Description of the task: Copy every record below exactly, leaving out any pictures.

Before and after coordinates
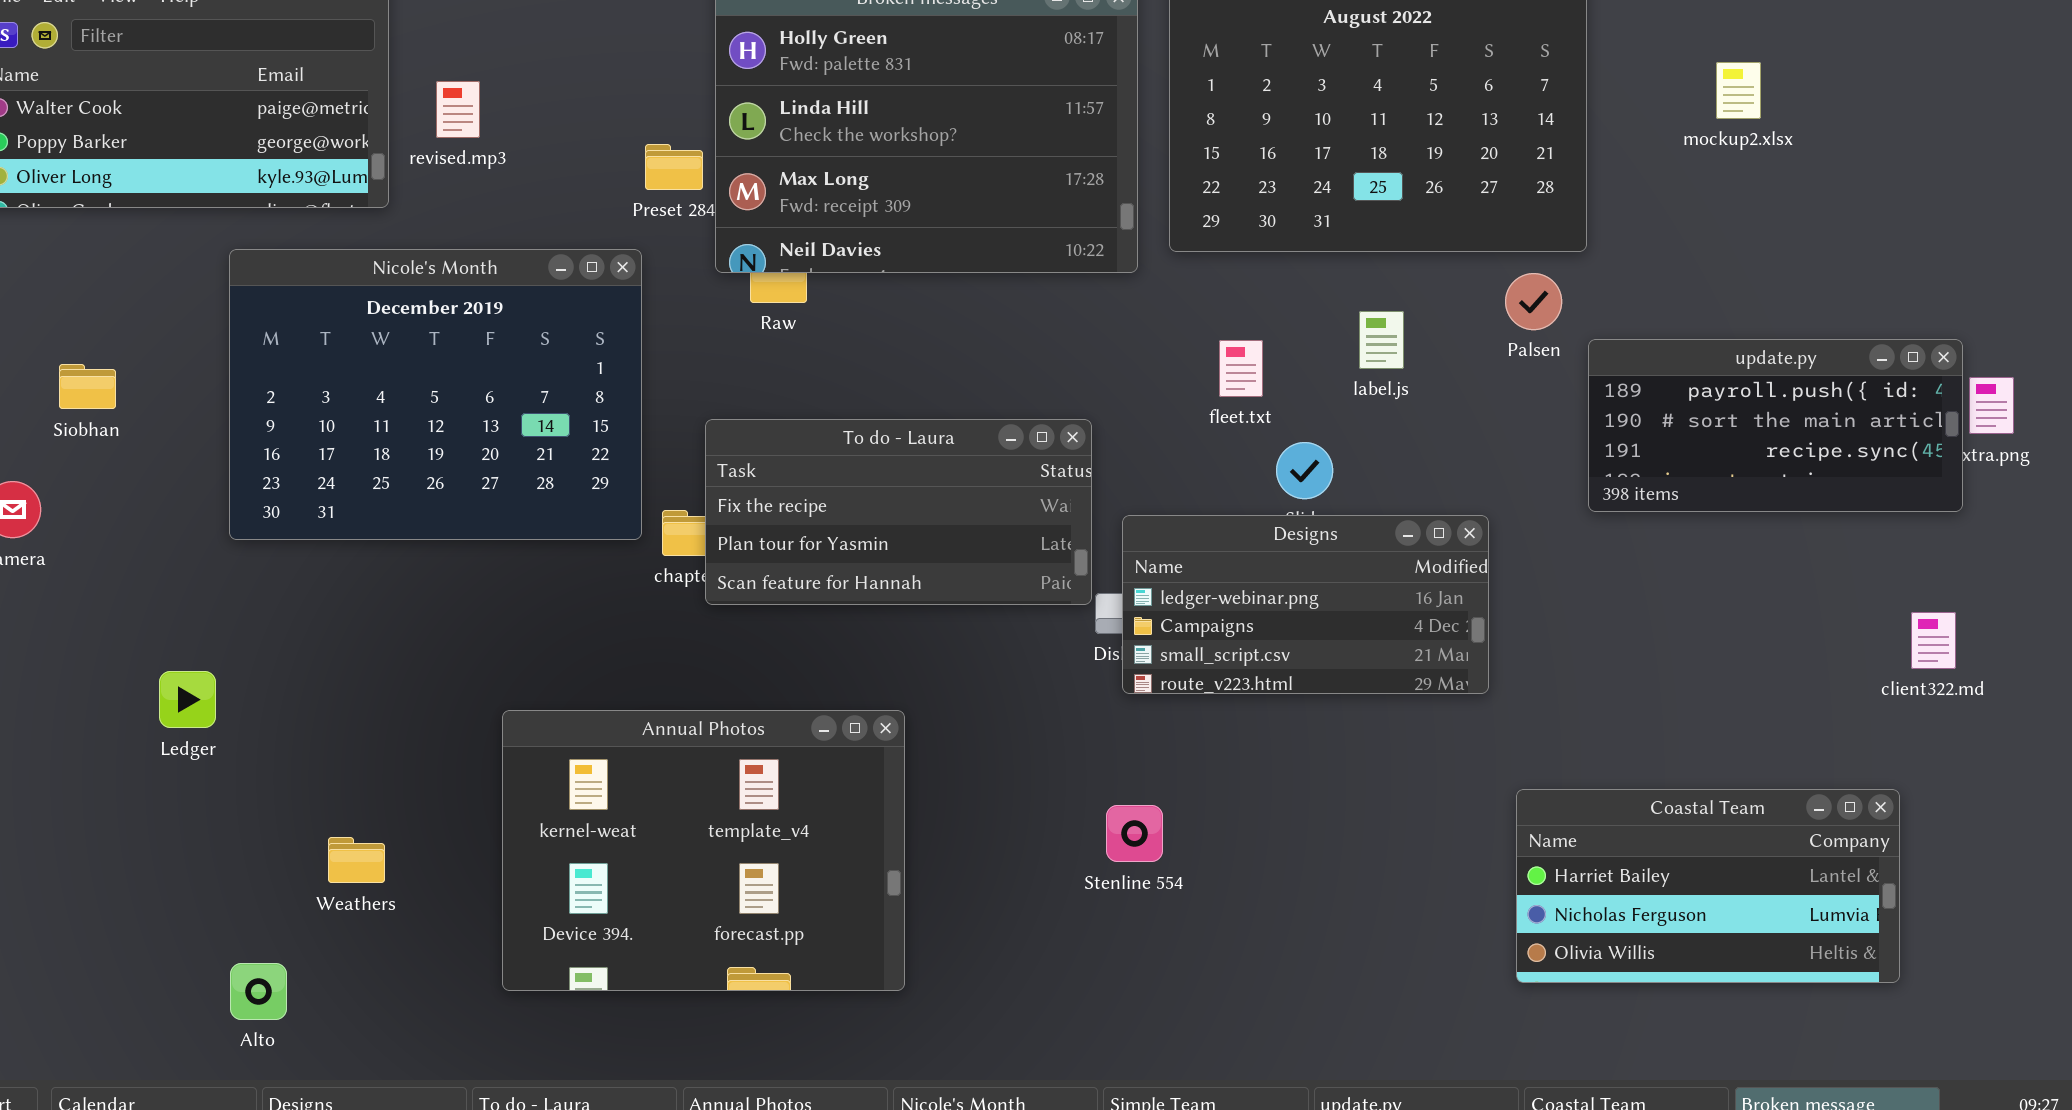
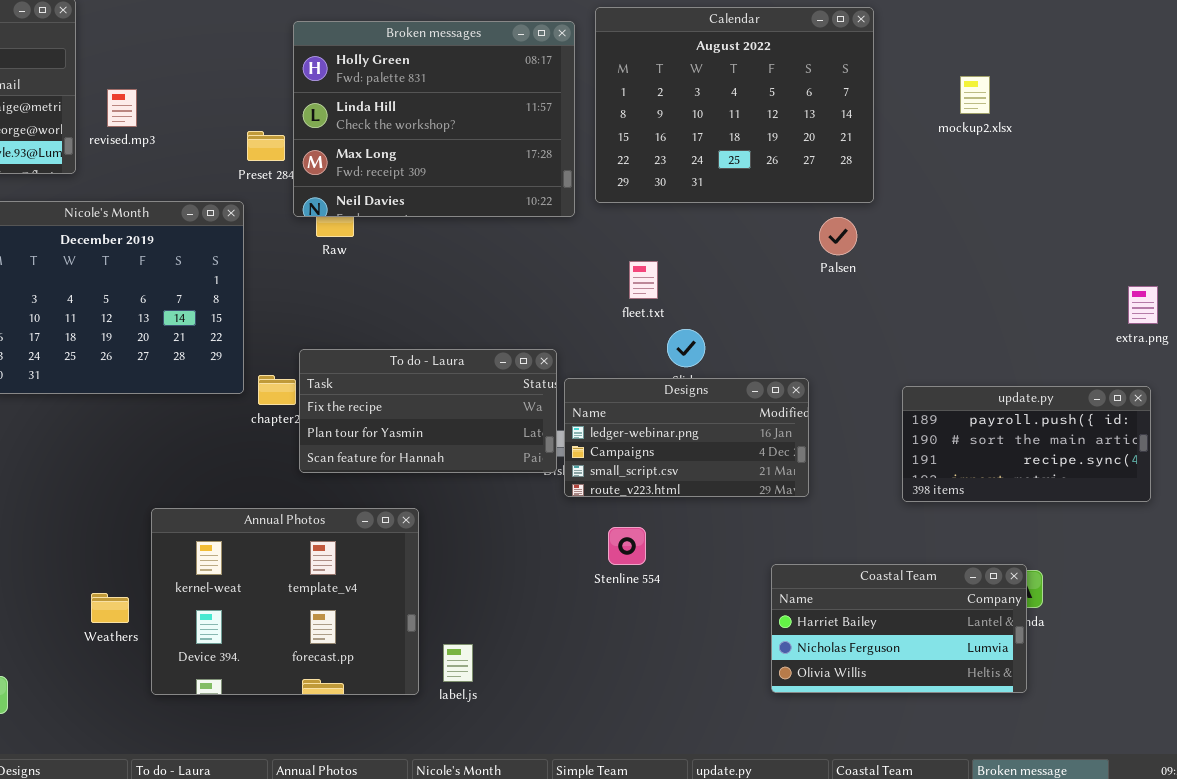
label.js: [1359,311,1404,369] -> [443,644,473,682], moved
update.py: [1588,339,1963,512] -> [902,386,1151,502], moved
To do - Laura: [705,419,1092,605] -> [299,349,557,473], moved
Coastal Team: [1516,789,1900,983] -> [771,564,1027,693], moved
Stenline 554: [1106,805,1163,862] -> [608,527,646,565], moved
Weathers: [328,837,385,883] -> [91,593,129,623], moved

Output:
label.js: [1359,311,1404,369] -> [443,644,473,682], moved
update.py: [1588,339,1963,512] -> [902,386,1151,502], moved
To do - Laura: [705,419,1092,605] -> [299,349,557,473], moved
Coastal Team: [1516,789,1900,983] -> [771,564,1027,693], moved
Stenline 554: [1106,805,1163,862] -> [608,527,646,565], moved
Weathers: [328,837,385,883] -> [91,593,129,623], moved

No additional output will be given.